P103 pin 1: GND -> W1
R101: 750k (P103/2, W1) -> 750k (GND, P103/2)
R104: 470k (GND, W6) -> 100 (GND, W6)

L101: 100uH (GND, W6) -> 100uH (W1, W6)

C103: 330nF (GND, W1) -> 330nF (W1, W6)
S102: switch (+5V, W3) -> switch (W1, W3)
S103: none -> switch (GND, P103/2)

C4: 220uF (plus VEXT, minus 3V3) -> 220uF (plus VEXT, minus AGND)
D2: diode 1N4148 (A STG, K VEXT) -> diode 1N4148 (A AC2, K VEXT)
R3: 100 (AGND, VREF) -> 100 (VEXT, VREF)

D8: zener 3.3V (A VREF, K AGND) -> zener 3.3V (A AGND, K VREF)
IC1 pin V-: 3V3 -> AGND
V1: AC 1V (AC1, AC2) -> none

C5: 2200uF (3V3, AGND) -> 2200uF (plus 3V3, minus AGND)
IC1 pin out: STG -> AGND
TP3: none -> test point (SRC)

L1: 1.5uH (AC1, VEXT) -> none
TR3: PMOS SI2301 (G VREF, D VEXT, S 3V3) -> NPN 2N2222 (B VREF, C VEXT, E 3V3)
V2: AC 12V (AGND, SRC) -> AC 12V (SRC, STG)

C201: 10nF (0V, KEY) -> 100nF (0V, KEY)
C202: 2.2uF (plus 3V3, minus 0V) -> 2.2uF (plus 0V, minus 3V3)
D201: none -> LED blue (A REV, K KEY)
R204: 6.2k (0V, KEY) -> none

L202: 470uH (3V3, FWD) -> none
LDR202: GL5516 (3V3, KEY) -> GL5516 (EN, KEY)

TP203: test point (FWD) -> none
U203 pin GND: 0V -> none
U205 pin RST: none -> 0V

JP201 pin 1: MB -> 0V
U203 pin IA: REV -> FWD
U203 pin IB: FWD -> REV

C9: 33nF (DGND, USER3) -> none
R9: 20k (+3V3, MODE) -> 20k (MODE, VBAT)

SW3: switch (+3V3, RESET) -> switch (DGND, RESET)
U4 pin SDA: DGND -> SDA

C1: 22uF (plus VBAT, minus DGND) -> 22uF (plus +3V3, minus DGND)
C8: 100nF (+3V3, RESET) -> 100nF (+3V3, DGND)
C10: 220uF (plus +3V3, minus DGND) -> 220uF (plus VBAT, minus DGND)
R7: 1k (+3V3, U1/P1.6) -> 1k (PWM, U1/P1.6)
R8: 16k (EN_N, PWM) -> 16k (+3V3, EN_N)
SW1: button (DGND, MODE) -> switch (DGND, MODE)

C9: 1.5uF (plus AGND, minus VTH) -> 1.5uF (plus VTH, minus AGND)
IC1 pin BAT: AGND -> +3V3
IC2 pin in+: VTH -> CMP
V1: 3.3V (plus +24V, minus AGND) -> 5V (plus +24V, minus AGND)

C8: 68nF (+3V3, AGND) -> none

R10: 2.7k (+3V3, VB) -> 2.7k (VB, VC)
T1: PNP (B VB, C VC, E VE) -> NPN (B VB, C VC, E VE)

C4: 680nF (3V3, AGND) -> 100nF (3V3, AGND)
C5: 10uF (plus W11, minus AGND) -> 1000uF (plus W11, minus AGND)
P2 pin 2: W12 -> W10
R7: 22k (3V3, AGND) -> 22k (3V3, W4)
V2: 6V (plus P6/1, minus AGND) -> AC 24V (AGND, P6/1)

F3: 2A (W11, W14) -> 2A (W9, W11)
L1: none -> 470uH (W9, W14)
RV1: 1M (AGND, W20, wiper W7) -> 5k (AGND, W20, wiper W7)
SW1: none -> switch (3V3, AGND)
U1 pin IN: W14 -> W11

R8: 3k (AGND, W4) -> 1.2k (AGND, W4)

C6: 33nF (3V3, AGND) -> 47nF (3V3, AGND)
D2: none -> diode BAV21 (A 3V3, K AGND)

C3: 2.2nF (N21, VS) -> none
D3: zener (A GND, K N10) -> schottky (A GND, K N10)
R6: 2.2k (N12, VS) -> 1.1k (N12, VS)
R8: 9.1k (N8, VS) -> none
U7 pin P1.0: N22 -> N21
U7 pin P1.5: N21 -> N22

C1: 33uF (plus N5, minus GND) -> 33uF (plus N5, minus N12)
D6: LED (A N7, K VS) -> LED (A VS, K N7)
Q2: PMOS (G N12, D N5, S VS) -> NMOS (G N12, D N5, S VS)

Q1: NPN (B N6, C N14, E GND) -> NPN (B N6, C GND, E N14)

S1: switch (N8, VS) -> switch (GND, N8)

### What the task asks:
Reproduce all lines from the records above that include the word "point".

### Exercise response:
TP3: none -> test point (SRC)
TP203: test point (FWD) -> none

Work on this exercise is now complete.